*** Opening of SUPPLIED ENTRIES ***

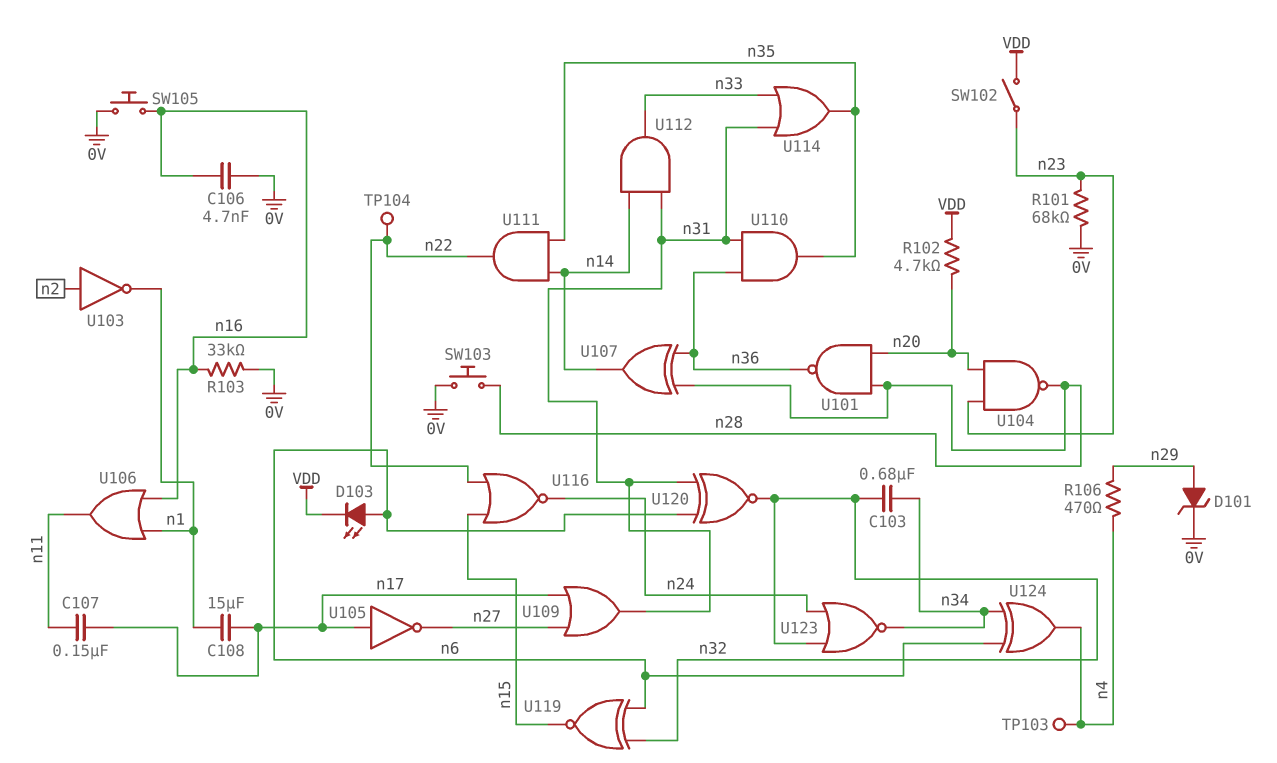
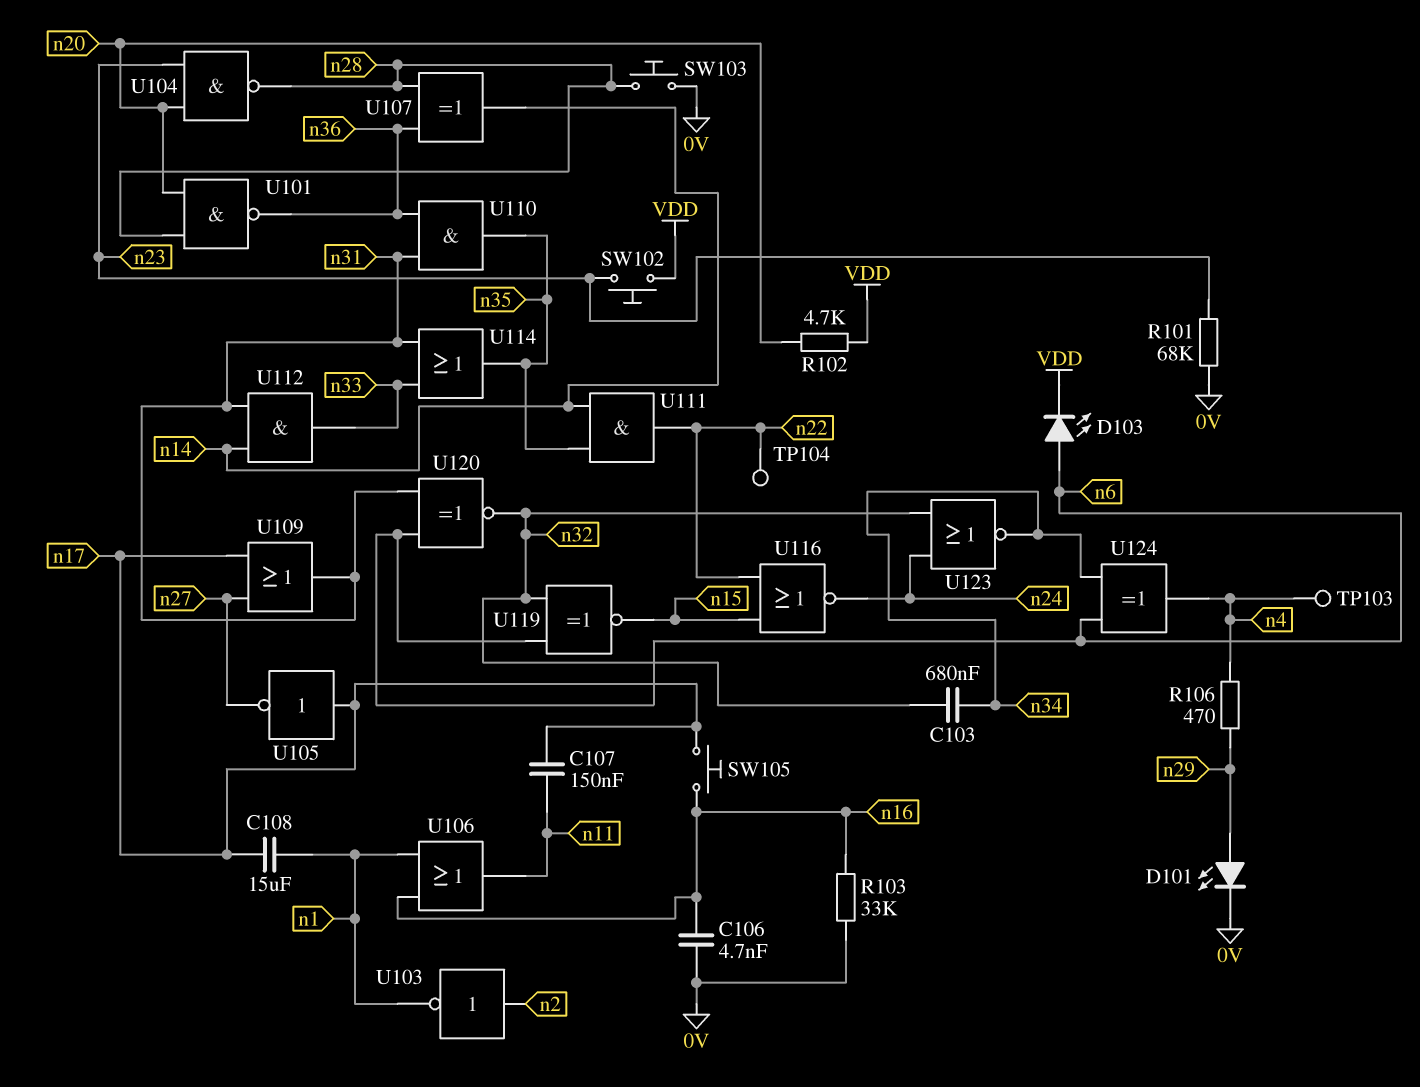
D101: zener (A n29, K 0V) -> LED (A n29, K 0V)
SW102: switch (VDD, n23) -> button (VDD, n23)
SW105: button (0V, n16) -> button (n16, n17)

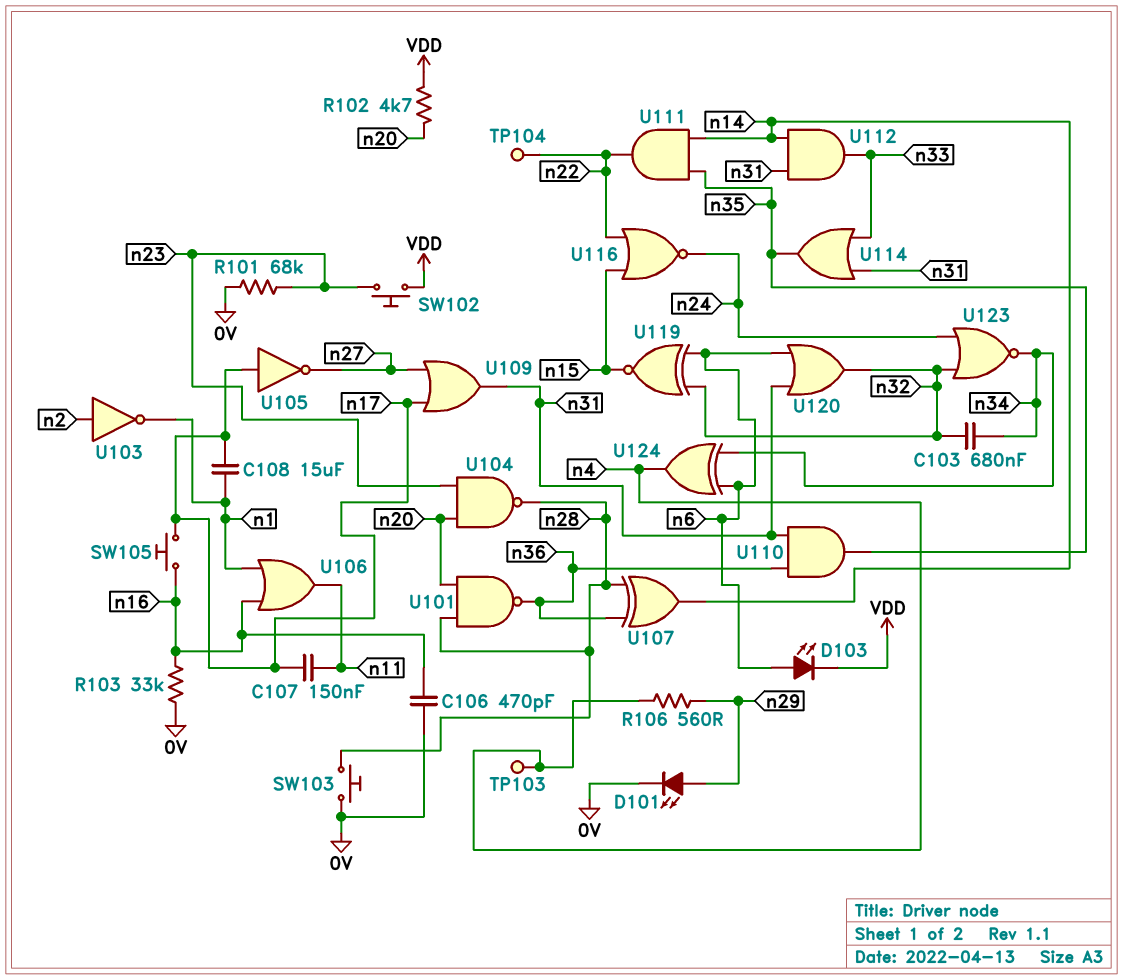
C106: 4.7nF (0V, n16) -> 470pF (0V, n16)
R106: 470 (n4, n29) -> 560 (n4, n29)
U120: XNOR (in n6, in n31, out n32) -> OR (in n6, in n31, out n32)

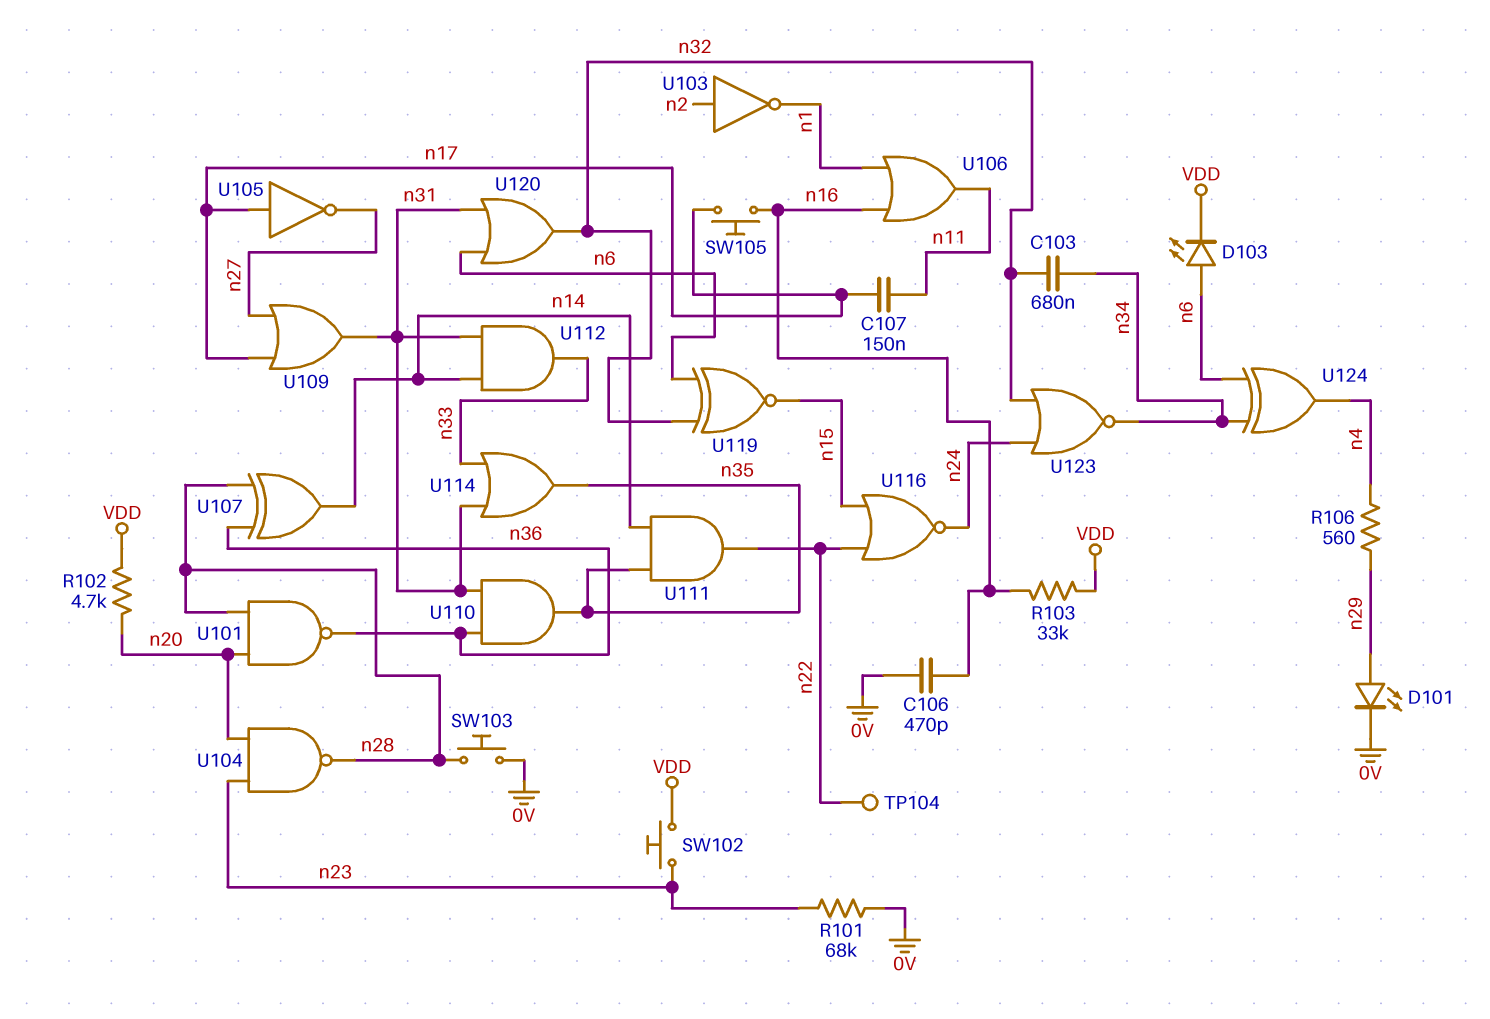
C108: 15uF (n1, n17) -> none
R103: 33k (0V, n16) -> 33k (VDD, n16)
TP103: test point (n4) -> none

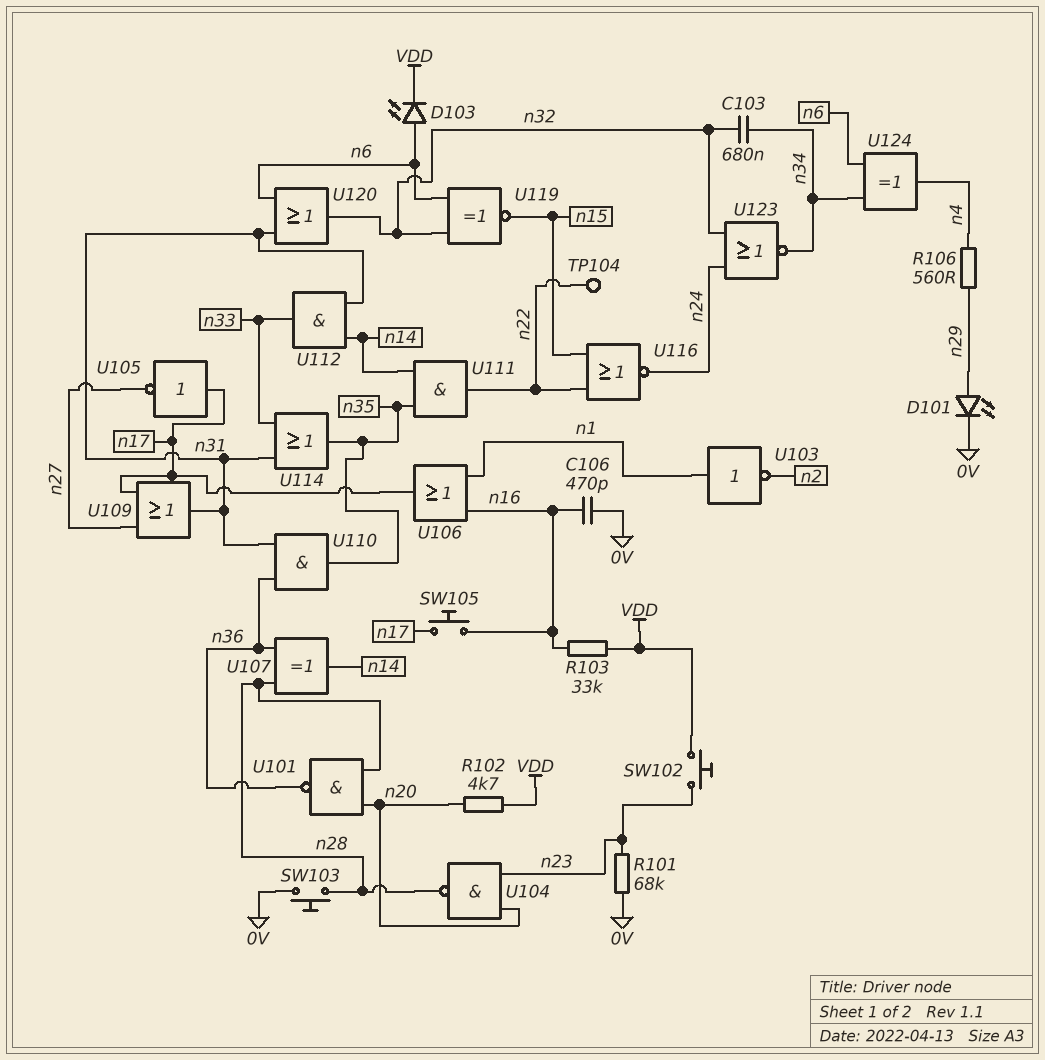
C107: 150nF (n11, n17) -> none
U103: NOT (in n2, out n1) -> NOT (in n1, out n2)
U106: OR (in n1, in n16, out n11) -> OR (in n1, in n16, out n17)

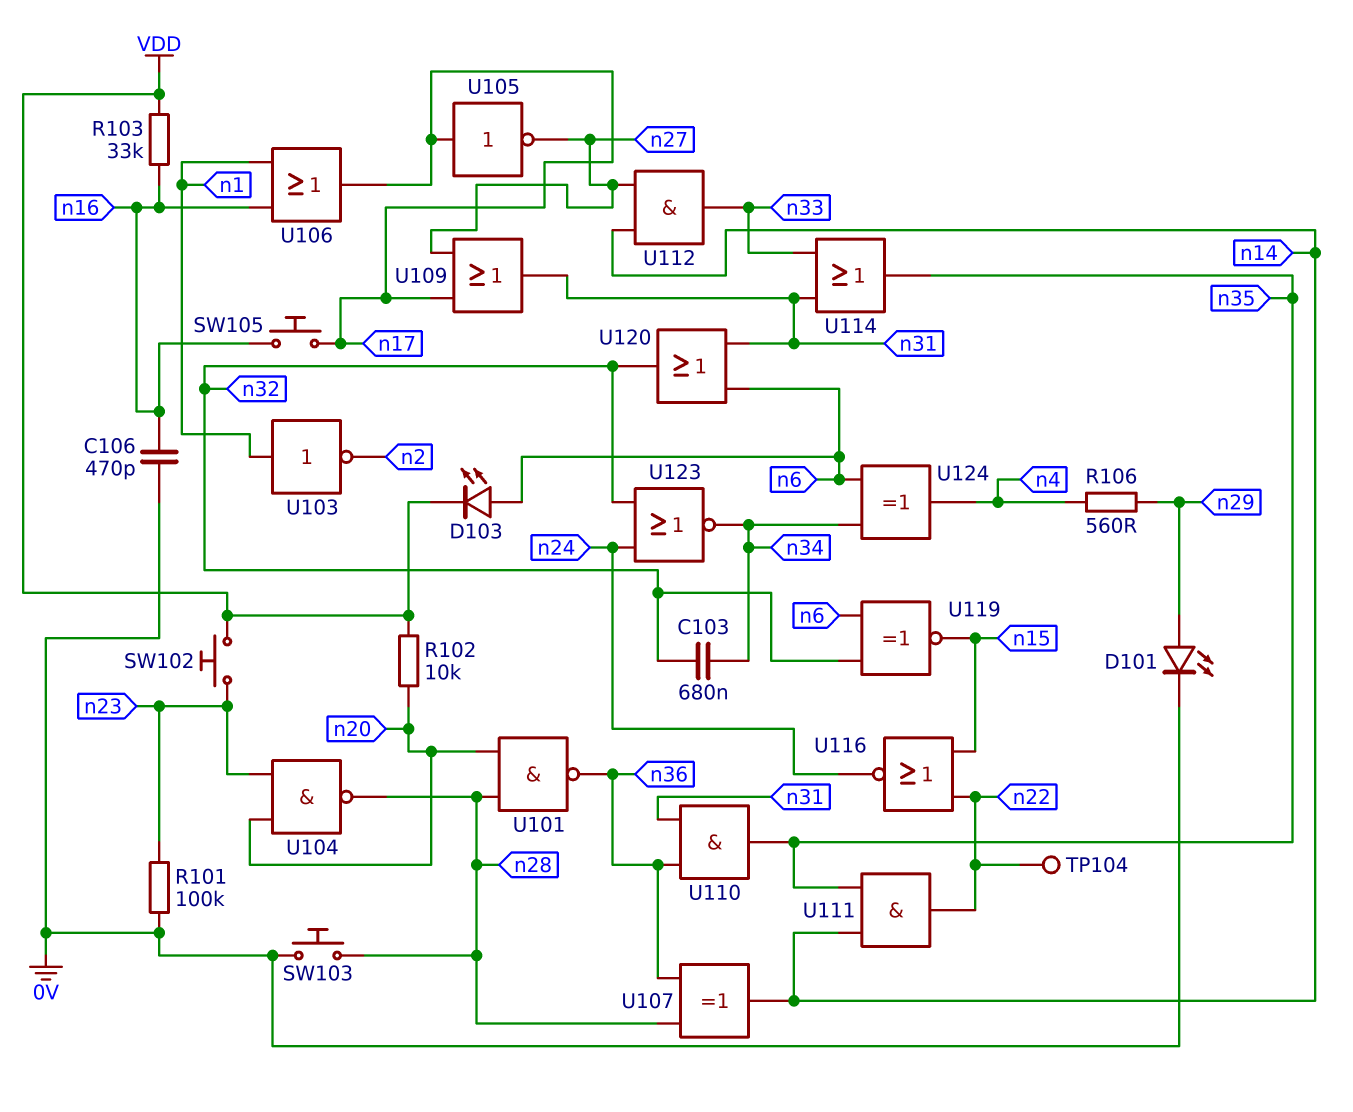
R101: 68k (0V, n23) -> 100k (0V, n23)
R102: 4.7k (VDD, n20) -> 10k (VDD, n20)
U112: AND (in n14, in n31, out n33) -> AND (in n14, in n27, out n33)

*** Close of SUPPLIED ENTRIES ***
*** Opening of SUPPLIED ENTRIES ***

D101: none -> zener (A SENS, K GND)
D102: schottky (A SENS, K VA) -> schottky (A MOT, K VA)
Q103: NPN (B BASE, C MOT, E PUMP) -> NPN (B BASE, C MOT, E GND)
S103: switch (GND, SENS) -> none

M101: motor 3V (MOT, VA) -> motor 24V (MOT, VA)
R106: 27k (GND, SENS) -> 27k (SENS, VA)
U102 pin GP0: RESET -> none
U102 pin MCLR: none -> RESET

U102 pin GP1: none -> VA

*** Close of SUPPLIED ENTRIES ***

§ **TASK TO COMPLETE**
Provide the number of lines in the records above containing the string "zener", and write nothing more.

§ **WRITTEN RESPONSE**
2